▶ **TO DO**
Repeat every line of the data exactly; the pictures stay out.

• • •

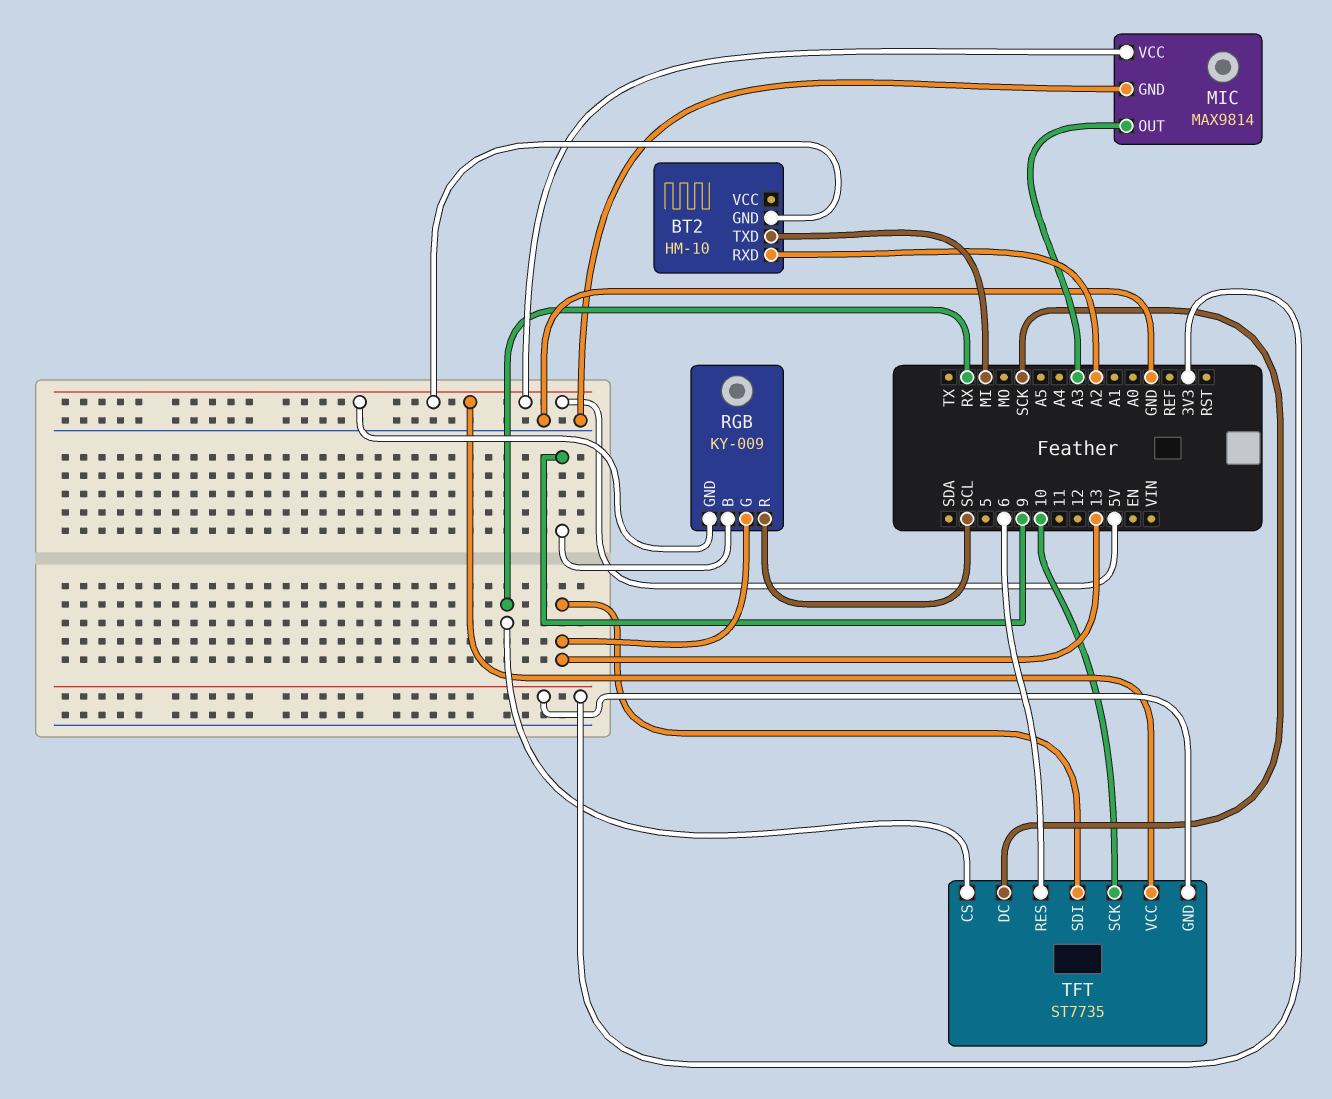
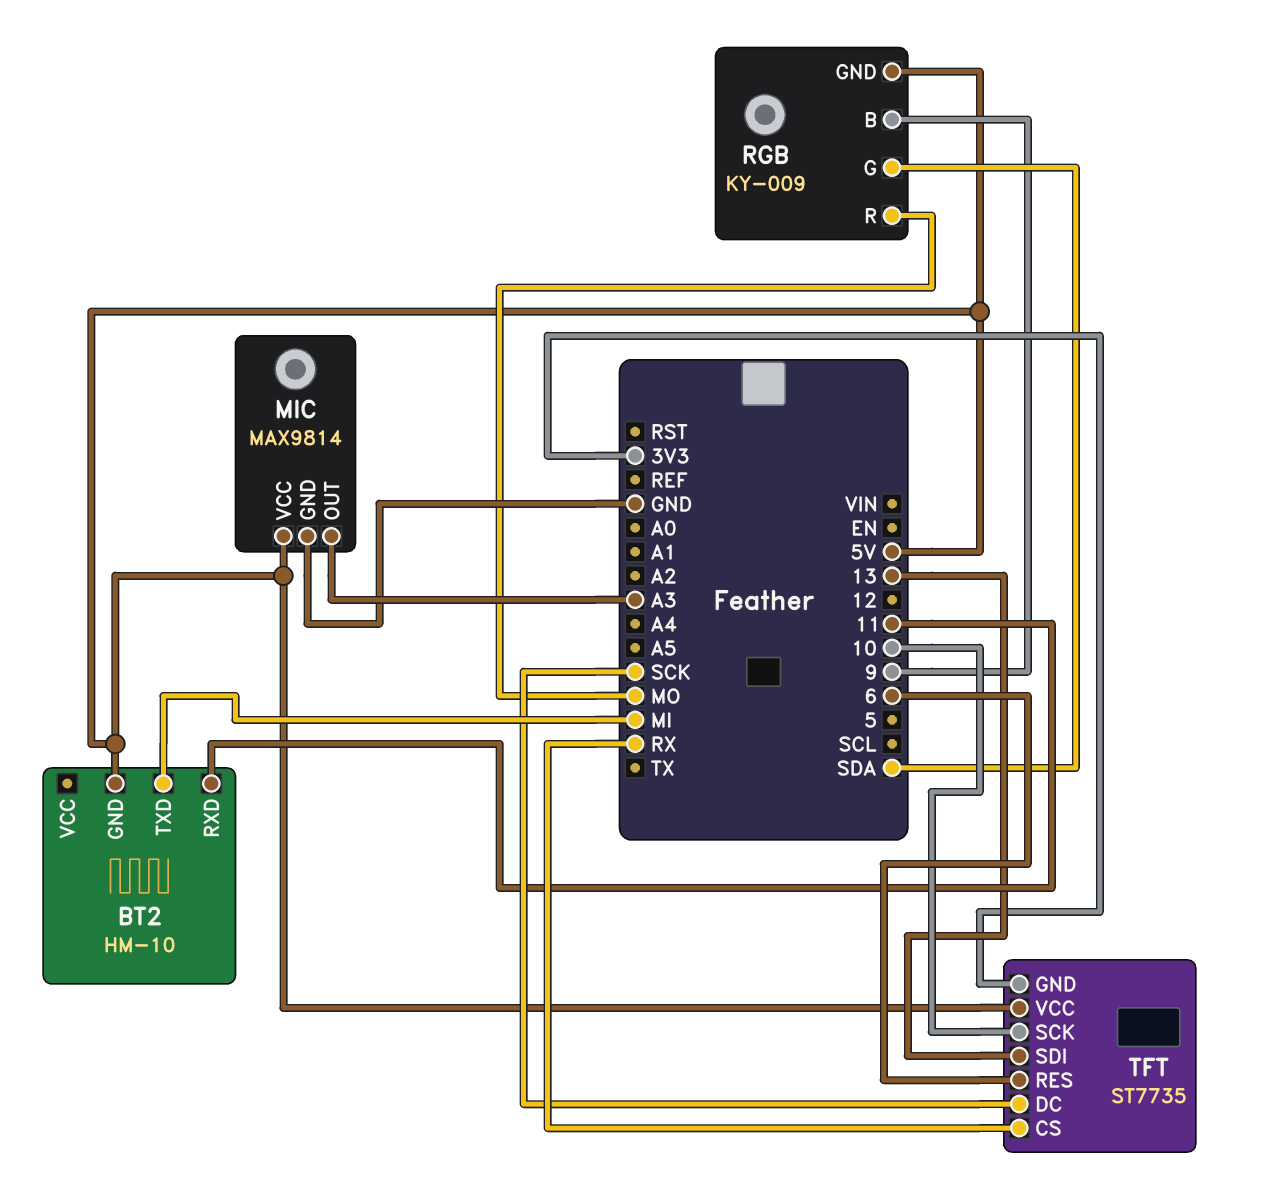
BT2 pin RXD: A2 -> 11
RGB pin G: 13 -> SDA
RGB pin R: SCL -> MO

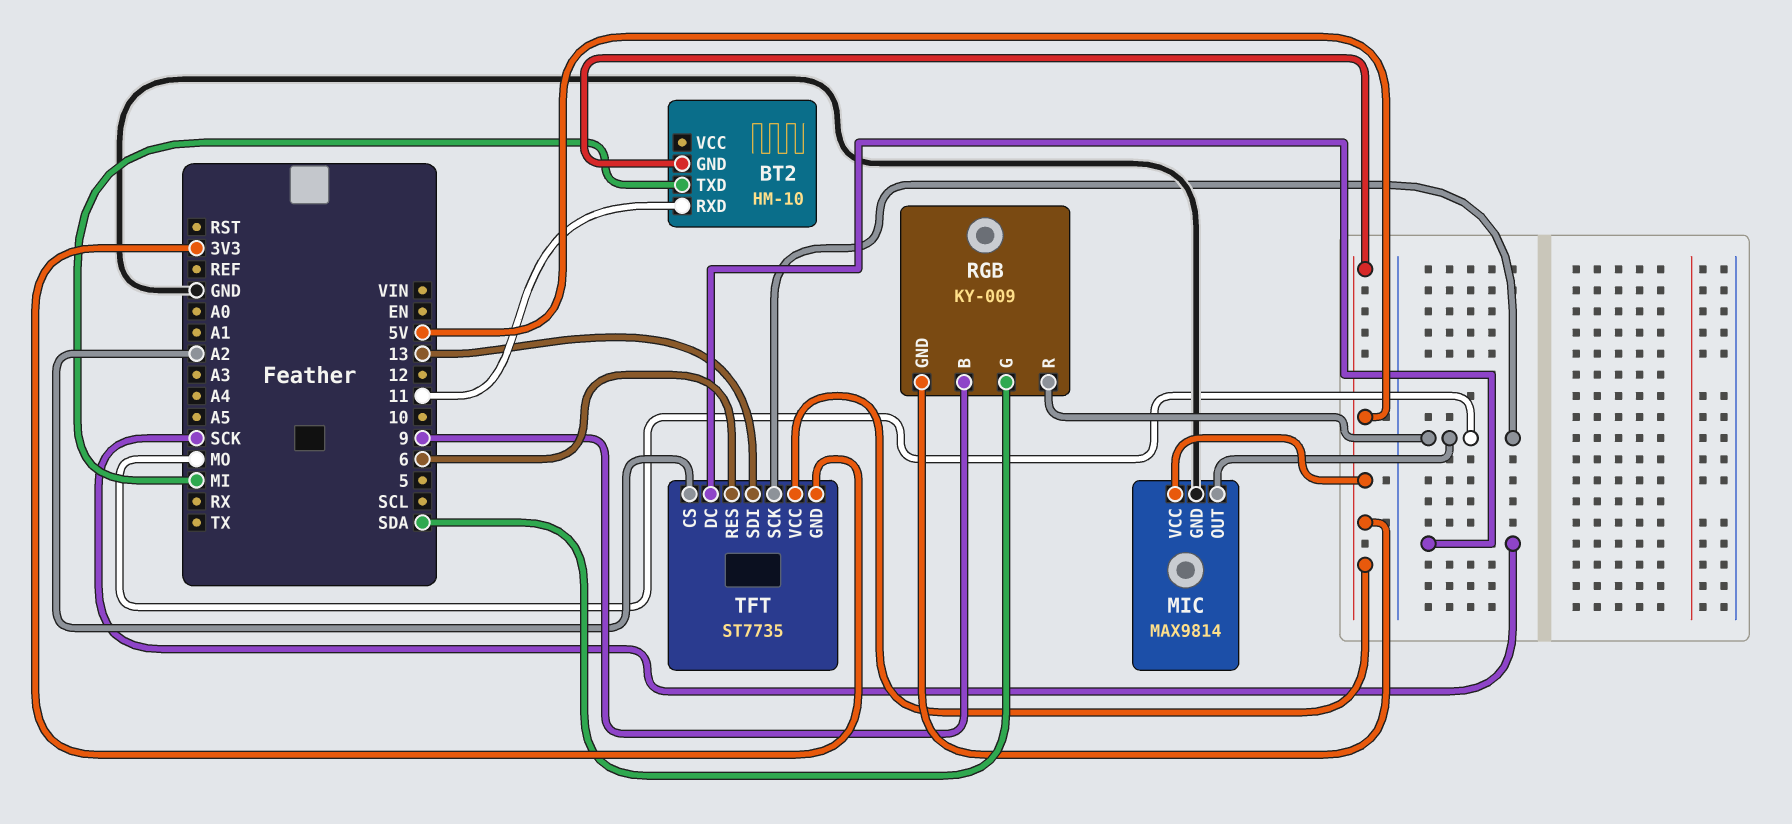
MIC pin OUT: A3 -> MO
TFT pin CS: RX -> A2
TFT pin SCK: 10 -> MO

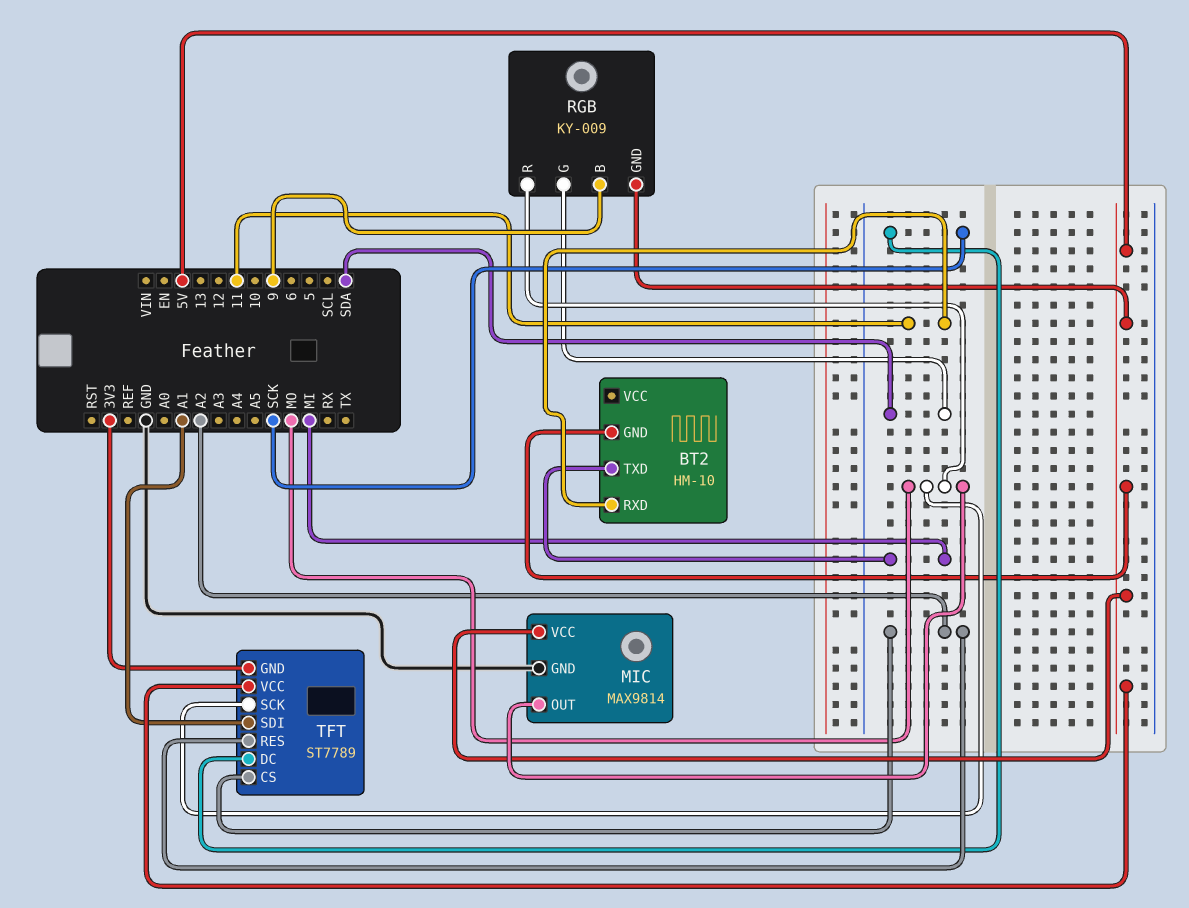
TFT: ST7735 -> ST7789
TFT pin RES: 6 -> A2
TFT pin SDI: 13 -> A1

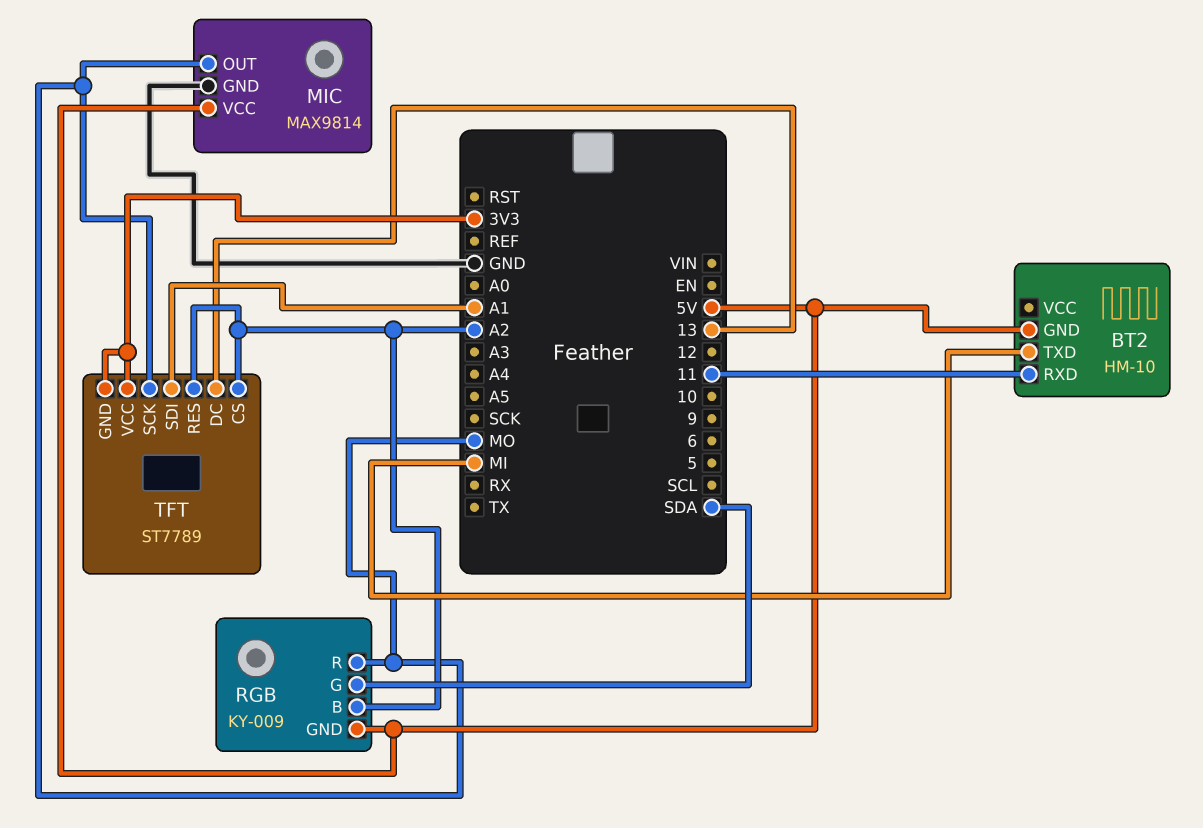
RGB pin B: 9 -> A2
TFT pin DC: SCK -> 13
TFT pin VCC: 5V -> 3V3

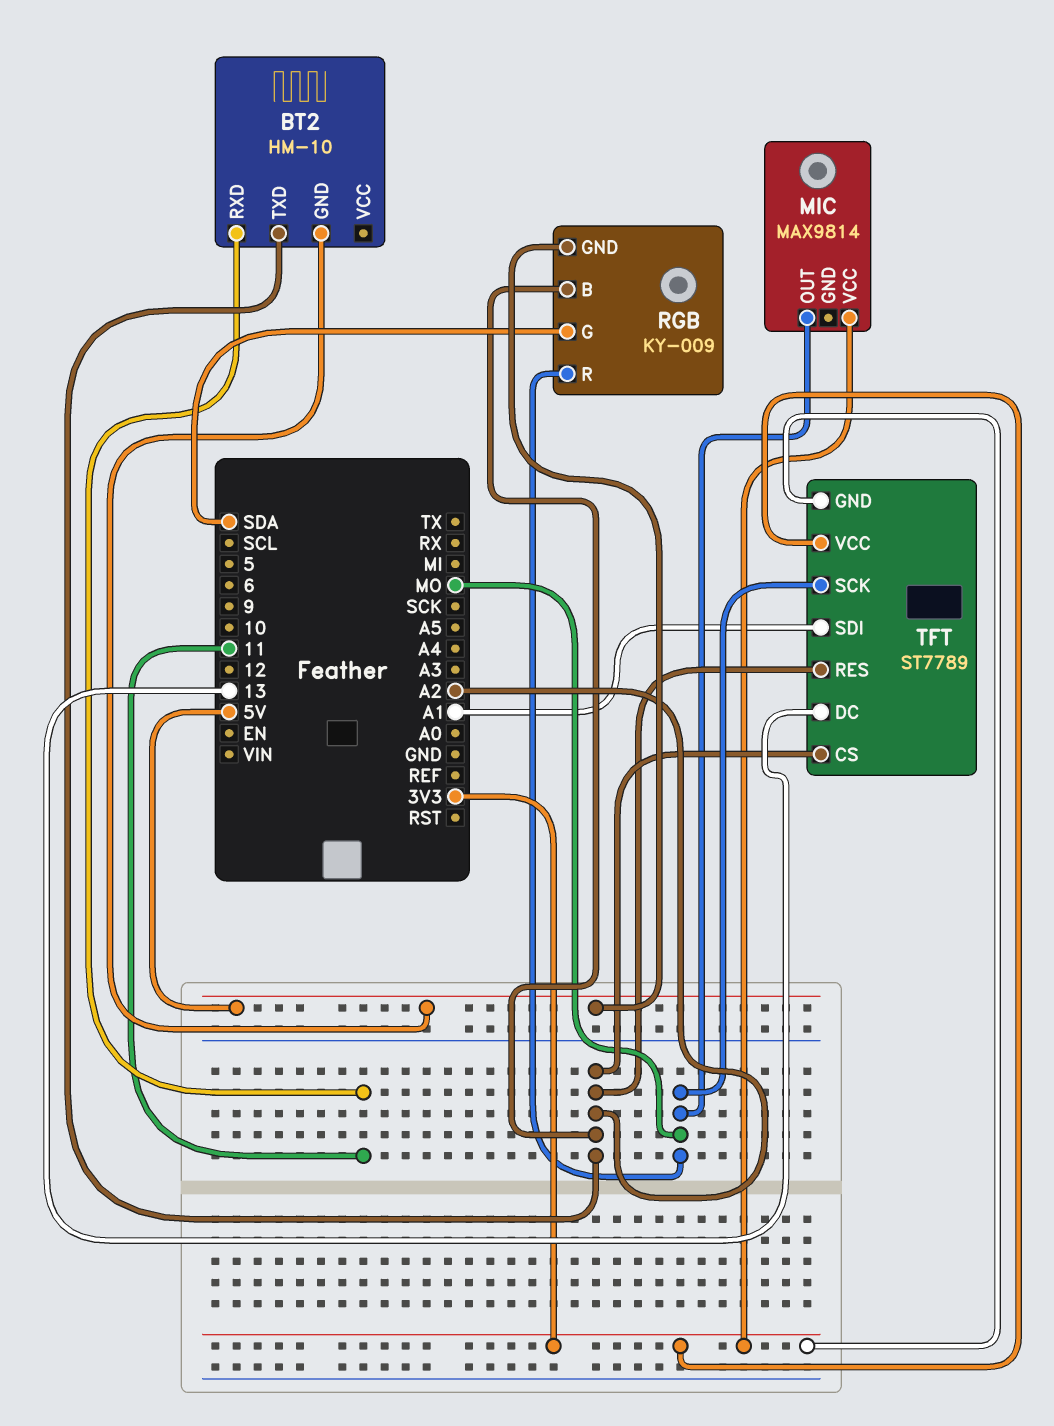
BT2 pin TXD: MI -> A2
MIC pin GND: GND -> none
MIC pin VCC: 5V -> 3V3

• • •

▶ **EXERCISE OUTPUT**
BT2 pin RXD: A2 -> 11
RGB pin G: 13 -> SDA
RGB pin R: SCL -> MO

MIC pin OUT: A3 -> MO
TFT pin CS: RX -> A2
TFT pin SCK: 10 -> MO

TFT: ST7735 -> ST7789
TFT pin RES: 6 -> A2
TFT pin SDI: 13 -> A1

RGB pin B: 9 -> A2
TFT pin DC: SCK -> 13
TFT pin VCC: 5V -> 3V3

BT2 pin TXD: MI -> A2
MIC pin GND: GND -> none
MIC pin VCC: 5V -> 3V3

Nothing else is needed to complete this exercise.